-------- Provided information --------
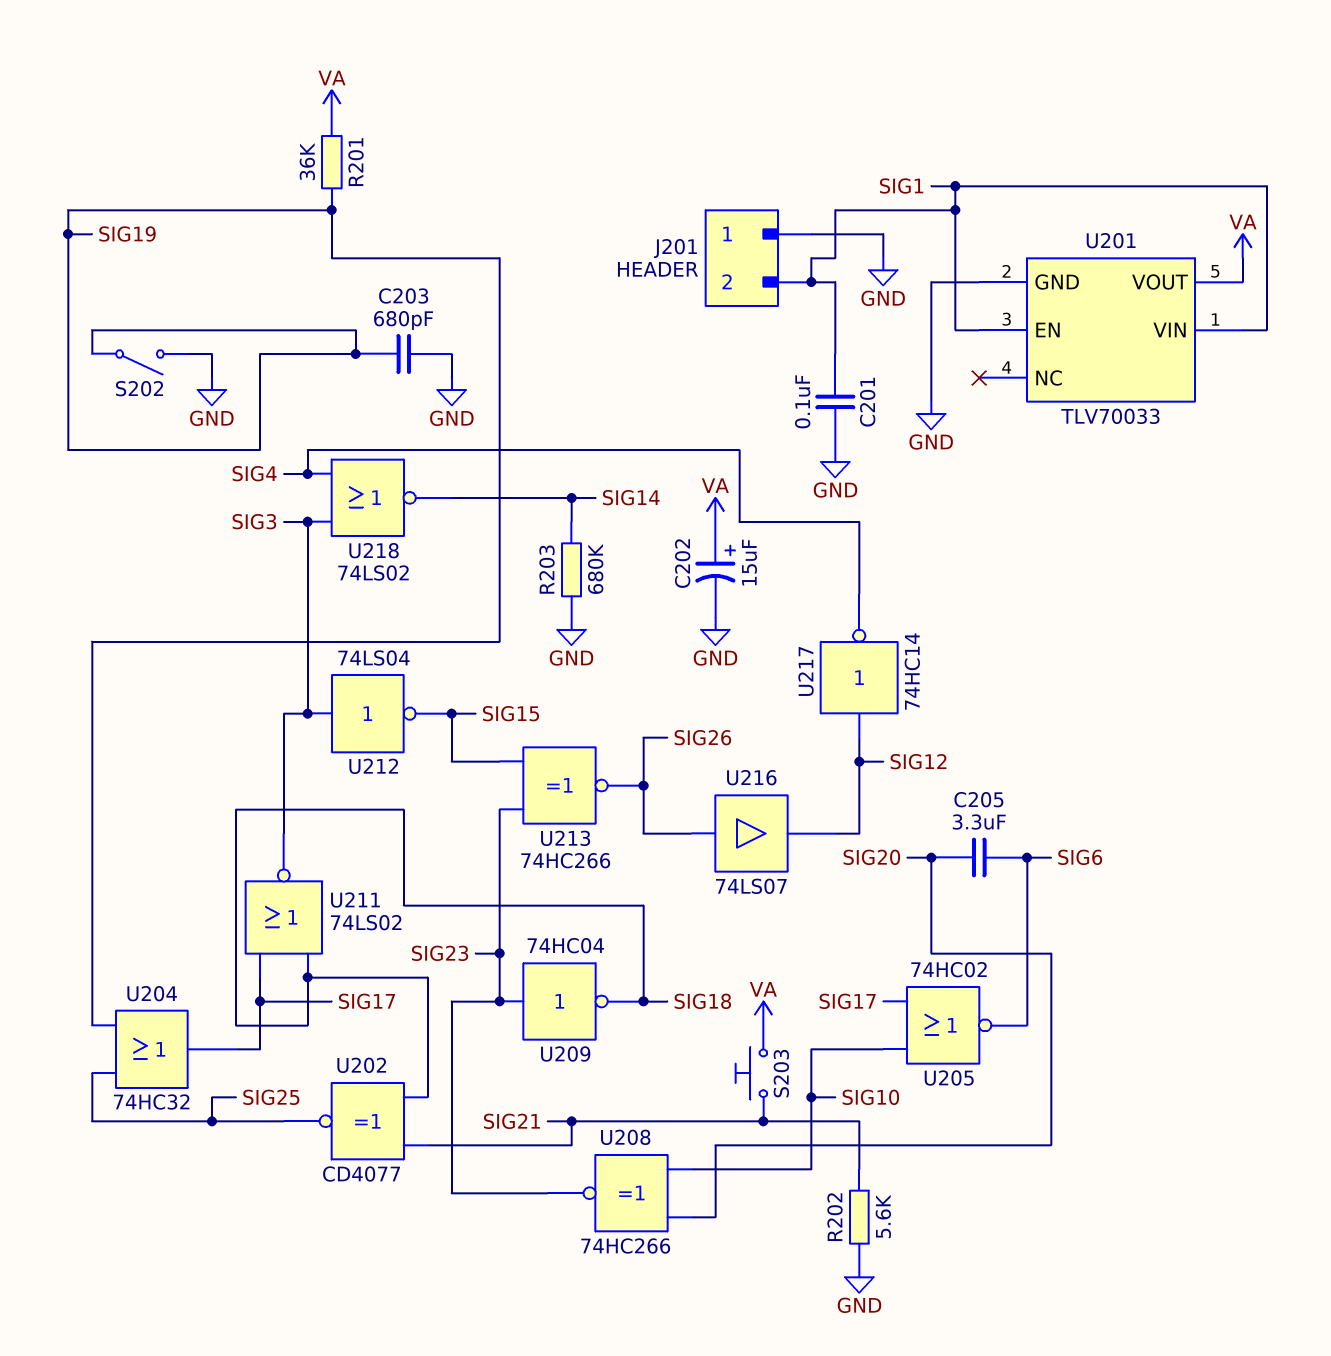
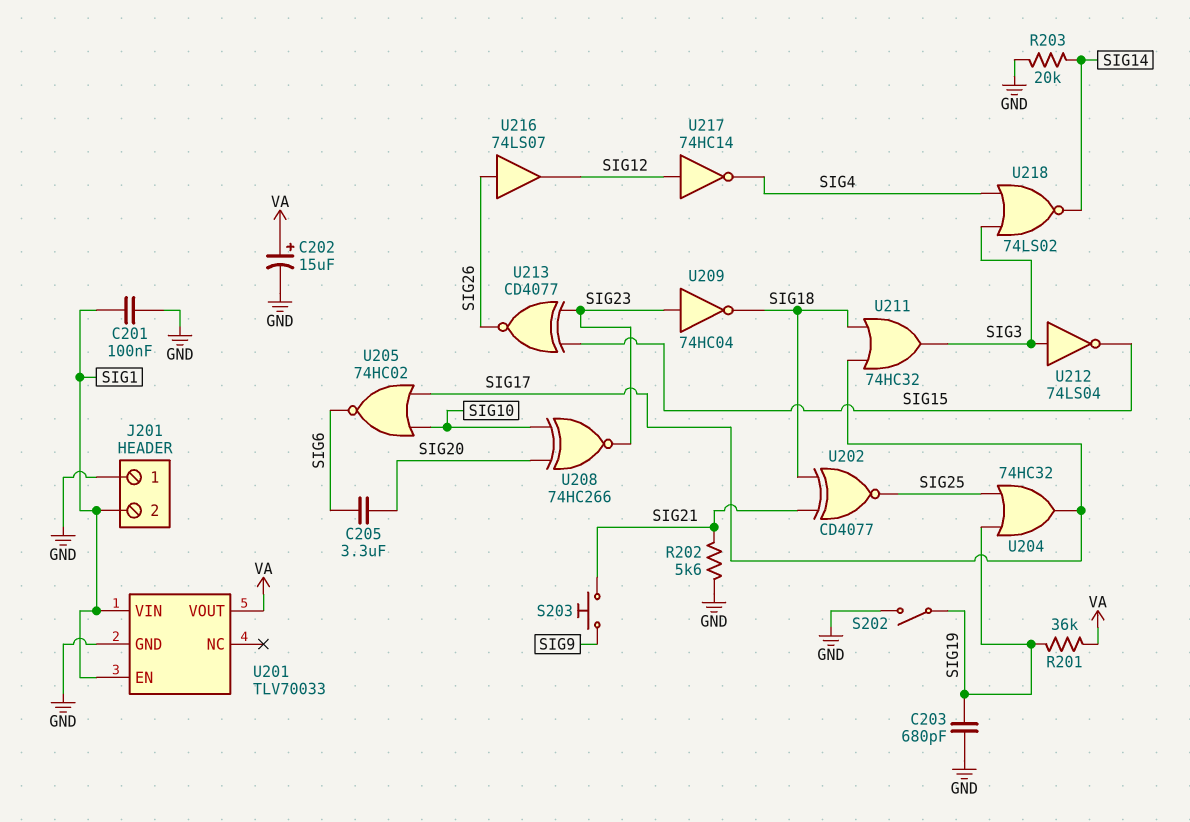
R203: 680k (GND, SIG14) -> 20k (GND, SIG14)
S203: button (SIG21, VA) -> button (SIG9, SIG21)
U211: NOR 74LS02 (in SIG17, in SIG18, out SIG3) -> OR 74HC32 (in SIG17, in SIG18, out SIG3)
U213: XNOR 74HC266 (in SIG15, in SIG23, out SIG26) -> XNOR CD4077 (in SIG15, in SIG23, out SIG26)

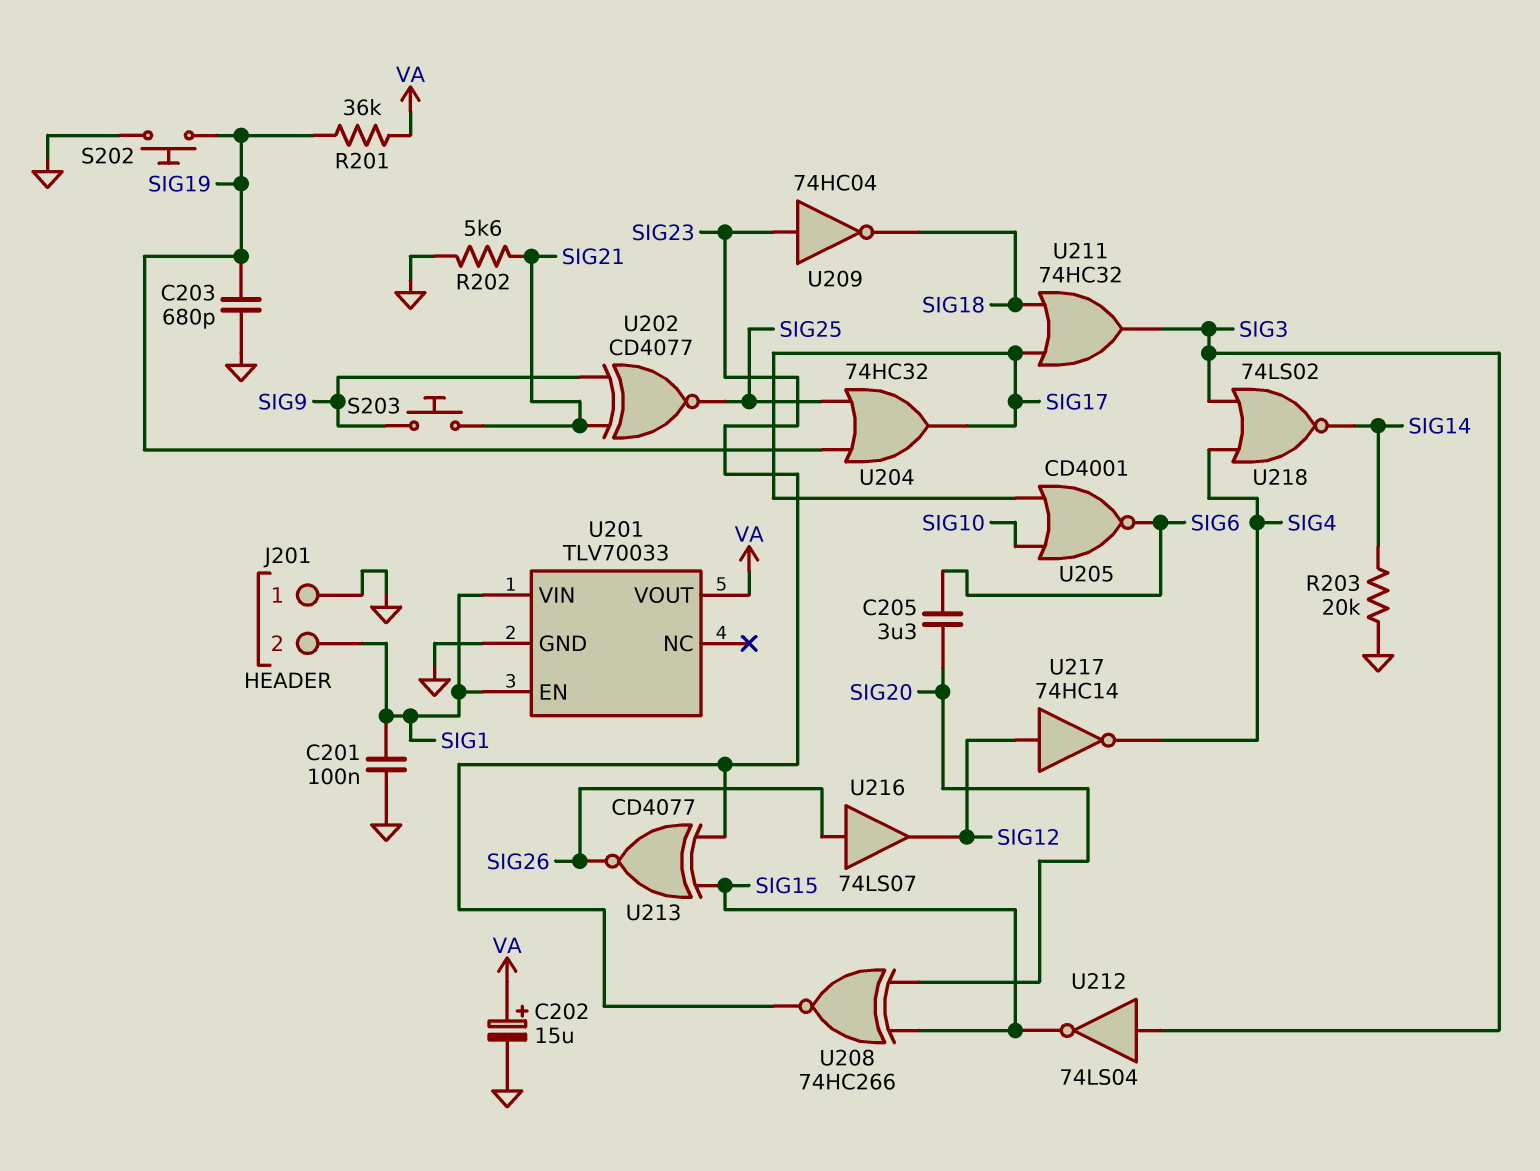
S202: switch (GND, SIG19) -> button (GND, SIG19)
U202: XNOR CD4077 (in SIG18, in SIG21, out SIG25) -> XNOR CD4077 (in SIG9, in SIG21, out SIG25)
U205: NOR 74HC02 (in SIG10, in SIG17, out SIG6) -> NOR CD4001 (in SIG10, in SIG17, out SIG6)
U208: XNOR 74HC266 (in SIG10, in SIG20, out SIG23) -> XNOR 74HC266 (in SIG15, in SIG20, out SIG23)

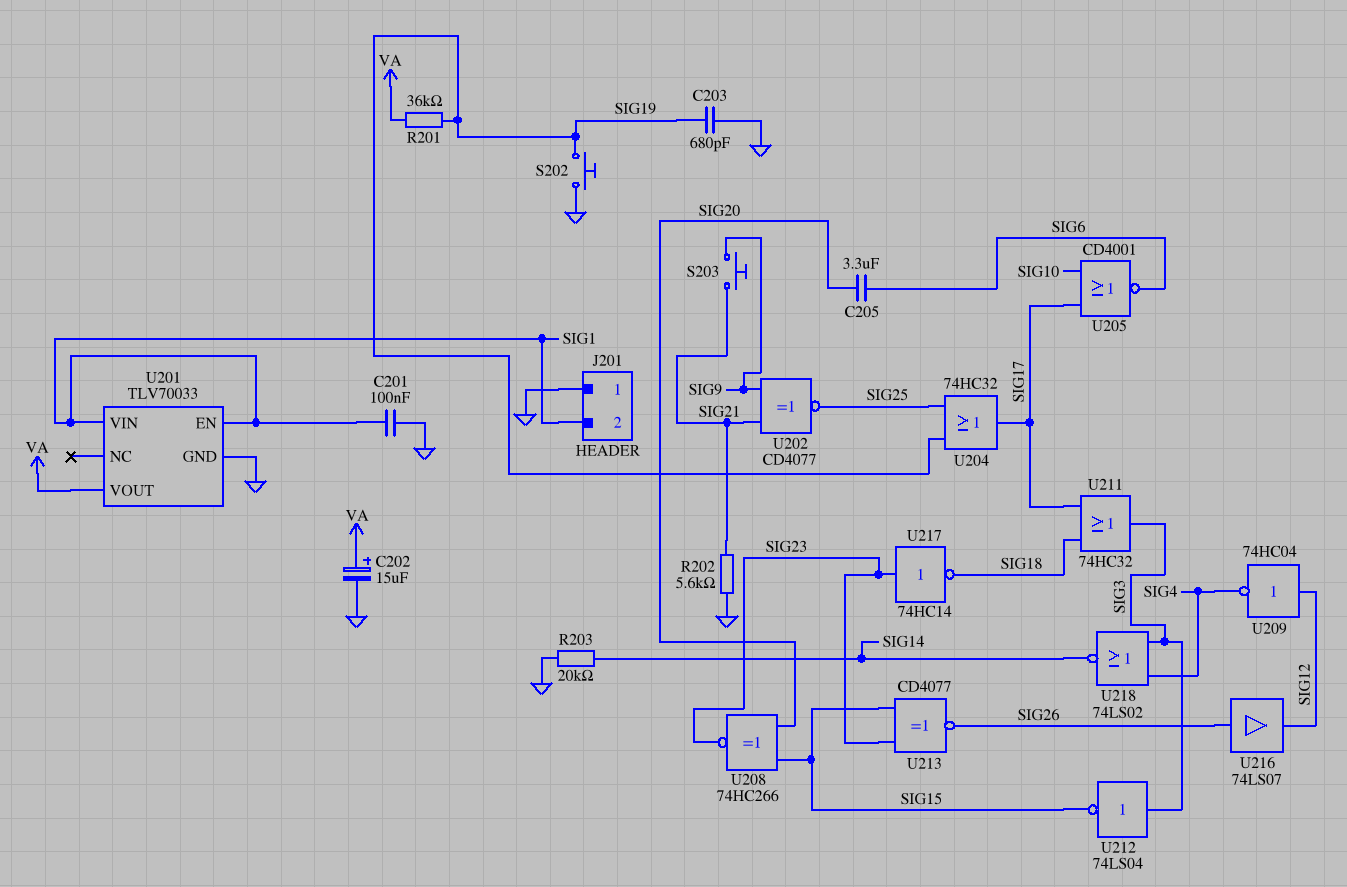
U209: NOT 74HC04 (in SIG23, out SIG18) -> NOT 74HC04 (in SIG12, out SIG4)
U217: NOT 74HC14 (in SIG12, out SIG4) -> NOT 74HC14 (in SIG23, out SIG18)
--------
__Problem to work on__. All that is wanted is each line, word for word, from the first line of the data to the one holding "U213: XNOR 74HC266", with the pictures left out.

__Response area__.
R203: 680k (GND, SIG14) -> 20k (GND, SIG14)
S203: button (SIG21, VA) -> button (SIG9, SIG21)
U211: NOR 74LS02 (in SIG17, in SIG18, out SIG3) -> OR 74HC32 (in SIG17, in SIG18, out SIG3)
U213: XNOR 74HC266 (in SIG15, in SIG23, out SIG26) -> XNOR CD4077 (in SIG15, in SIG23, out SIG26)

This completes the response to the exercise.